Requirement — Copy every line in the records below that contains the word "zener".

Given information —
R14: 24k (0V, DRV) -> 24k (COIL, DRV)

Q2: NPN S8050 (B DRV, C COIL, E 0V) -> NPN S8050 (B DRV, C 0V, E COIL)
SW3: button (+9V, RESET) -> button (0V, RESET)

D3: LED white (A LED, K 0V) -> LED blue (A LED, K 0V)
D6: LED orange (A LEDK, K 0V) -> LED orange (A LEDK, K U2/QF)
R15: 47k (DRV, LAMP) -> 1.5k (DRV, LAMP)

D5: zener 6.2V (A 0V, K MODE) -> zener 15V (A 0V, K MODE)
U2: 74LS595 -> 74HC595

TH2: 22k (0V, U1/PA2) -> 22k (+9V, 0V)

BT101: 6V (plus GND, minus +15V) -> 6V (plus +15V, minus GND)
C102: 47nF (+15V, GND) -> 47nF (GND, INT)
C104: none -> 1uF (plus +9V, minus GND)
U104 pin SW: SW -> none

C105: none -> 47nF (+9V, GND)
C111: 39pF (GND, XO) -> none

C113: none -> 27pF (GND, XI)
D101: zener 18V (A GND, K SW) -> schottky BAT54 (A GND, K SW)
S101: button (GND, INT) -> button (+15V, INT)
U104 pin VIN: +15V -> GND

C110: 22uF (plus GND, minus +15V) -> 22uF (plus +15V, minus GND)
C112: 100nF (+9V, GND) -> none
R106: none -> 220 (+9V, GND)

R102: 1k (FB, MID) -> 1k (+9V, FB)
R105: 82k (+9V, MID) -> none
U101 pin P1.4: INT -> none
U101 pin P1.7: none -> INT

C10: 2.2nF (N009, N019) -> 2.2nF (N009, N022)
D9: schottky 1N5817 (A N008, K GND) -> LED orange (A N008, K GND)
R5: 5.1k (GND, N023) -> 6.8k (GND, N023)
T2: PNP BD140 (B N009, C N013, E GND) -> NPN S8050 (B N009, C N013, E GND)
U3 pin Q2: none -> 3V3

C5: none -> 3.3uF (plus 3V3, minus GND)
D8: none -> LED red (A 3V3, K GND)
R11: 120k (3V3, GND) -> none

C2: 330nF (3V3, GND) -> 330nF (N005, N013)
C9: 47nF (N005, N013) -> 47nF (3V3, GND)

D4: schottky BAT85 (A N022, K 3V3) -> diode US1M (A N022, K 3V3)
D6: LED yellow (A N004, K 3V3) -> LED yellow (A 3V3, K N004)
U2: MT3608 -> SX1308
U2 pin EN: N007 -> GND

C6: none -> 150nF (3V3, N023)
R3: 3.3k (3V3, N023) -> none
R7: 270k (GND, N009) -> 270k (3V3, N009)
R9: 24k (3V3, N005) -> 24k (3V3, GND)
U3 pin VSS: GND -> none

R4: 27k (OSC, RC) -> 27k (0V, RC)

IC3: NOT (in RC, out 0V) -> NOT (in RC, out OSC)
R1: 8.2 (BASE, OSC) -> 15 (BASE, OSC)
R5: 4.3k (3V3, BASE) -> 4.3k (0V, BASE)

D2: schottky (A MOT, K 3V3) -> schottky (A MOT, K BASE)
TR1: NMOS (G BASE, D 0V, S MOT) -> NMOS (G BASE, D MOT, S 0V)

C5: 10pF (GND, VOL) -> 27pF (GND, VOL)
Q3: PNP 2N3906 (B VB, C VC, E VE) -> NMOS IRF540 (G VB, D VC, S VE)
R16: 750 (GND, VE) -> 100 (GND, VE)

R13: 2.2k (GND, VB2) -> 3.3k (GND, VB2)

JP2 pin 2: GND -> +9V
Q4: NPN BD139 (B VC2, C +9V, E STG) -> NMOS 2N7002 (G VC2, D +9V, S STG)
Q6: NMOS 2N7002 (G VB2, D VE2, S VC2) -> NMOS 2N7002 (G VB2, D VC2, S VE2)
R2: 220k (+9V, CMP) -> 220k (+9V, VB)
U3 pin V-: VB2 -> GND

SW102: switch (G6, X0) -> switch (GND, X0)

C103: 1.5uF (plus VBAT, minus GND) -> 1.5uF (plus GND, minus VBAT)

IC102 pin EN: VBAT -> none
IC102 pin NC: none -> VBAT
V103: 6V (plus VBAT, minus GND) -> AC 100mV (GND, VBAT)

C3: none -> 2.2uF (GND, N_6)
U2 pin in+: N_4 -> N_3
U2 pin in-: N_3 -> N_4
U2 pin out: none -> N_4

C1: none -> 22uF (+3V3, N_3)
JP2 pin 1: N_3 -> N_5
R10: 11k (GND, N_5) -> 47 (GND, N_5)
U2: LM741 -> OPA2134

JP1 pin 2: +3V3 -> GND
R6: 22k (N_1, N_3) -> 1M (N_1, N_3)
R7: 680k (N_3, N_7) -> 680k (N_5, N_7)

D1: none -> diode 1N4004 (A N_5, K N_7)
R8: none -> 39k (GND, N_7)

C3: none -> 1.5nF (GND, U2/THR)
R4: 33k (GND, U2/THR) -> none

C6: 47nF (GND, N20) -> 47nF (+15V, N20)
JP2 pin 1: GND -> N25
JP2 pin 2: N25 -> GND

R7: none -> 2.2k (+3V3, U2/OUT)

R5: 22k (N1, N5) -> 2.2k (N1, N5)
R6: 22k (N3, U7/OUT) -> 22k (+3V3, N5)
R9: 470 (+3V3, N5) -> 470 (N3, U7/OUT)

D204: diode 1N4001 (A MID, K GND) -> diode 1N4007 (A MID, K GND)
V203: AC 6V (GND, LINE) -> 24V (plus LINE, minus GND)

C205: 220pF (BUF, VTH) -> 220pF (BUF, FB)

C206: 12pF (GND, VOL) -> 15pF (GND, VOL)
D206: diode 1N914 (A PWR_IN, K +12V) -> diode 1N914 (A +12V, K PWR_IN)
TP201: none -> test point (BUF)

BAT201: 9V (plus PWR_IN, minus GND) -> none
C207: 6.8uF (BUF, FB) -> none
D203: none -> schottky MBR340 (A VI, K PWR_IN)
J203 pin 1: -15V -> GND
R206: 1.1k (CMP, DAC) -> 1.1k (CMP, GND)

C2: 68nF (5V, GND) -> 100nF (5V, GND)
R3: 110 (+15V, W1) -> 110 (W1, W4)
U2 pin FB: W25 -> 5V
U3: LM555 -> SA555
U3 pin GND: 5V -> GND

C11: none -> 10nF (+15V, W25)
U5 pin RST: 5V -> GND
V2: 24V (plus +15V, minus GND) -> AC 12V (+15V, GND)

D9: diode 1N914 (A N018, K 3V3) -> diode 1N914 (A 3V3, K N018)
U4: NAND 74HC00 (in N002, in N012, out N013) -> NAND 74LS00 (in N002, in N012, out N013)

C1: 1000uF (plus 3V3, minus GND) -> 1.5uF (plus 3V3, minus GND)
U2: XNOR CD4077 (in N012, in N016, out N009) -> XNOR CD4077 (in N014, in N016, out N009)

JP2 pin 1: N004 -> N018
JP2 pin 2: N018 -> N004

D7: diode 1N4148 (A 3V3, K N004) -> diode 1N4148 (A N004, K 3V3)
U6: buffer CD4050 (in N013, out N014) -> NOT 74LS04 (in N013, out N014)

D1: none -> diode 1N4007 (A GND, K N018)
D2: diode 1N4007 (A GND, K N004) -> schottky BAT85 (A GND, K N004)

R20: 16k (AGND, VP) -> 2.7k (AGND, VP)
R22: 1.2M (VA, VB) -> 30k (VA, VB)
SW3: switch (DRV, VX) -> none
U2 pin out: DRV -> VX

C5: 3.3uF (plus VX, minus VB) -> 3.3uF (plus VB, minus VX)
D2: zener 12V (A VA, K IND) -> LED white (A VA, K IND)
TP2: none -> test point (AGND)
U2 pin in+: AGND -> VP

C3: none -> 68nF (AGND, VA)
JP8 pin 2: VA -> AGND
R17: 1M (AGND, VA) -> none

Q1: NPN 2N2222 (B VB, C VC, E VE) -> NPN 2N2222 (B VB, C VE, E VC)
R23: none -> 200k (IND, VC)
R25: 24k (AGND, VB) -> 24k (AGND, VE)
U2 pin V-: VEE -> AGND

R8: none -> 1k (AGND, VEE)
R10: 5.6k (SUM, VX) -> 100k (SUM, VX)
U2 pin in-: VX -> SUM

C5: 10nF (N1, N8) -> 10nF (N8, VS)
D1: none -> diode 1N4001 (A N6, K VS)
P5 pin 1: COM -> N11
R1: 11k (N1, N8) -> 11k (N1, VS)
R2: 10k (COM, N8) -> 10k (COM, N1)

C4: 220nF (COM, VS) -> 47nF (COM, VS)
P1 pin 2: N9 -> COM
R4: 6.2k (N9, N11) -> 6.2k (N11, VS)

Written response —
D5: zener 6.2V (A 0V, K MODE) -> zener 15V (A 0V, K MODE)
D101: zener 18V (A GND, K SW) -> schottky BAT54 (A GND, K SW)
D2: zener 12V (A VA, K IND) -> LED white (A VA, K IND)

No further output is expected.